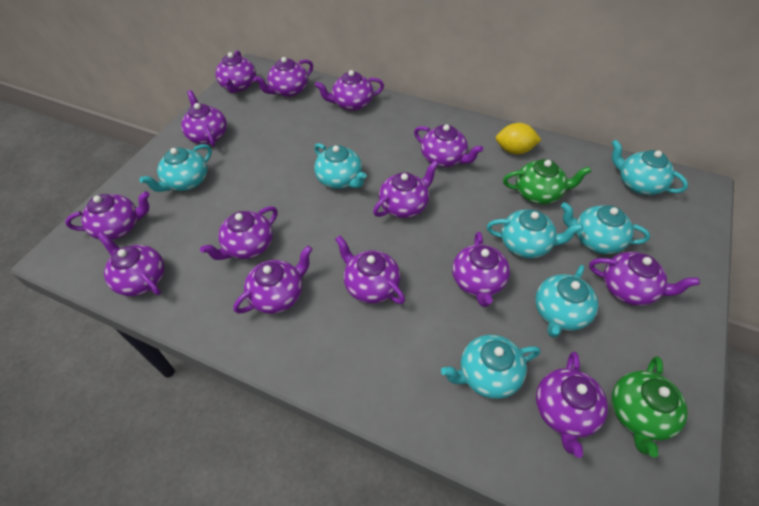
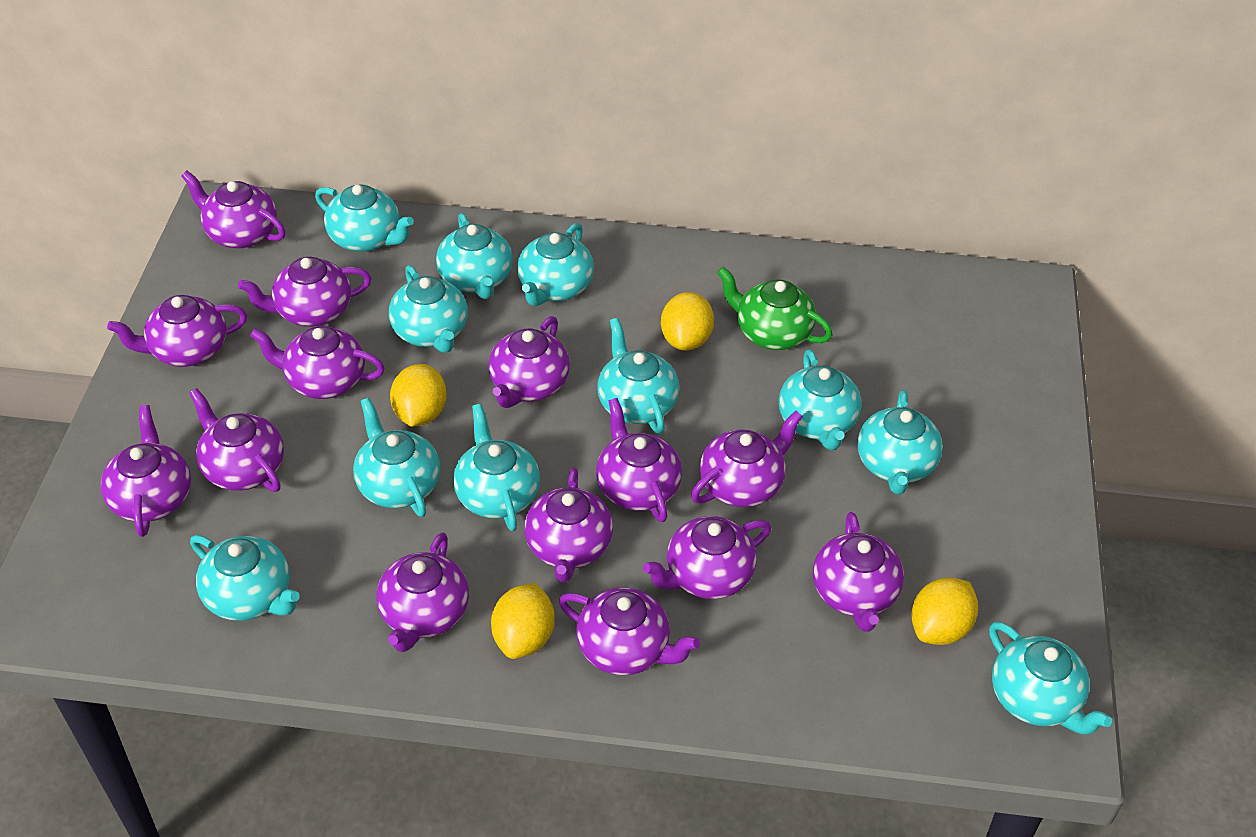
green teapot: 2 -> 1
turquoise teapot: 7 -> 11
yellow lemon: 1 -> 4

==================================================

## ASSIGNED TASK:
Since the pictures are not wanted, repeat only the rest of the material, exactly as given.

## TASK SOLUTION:
green teapot: 2 -> 1
turquoise teapot: 7 -> 11
yellow lemon: 1 -> 4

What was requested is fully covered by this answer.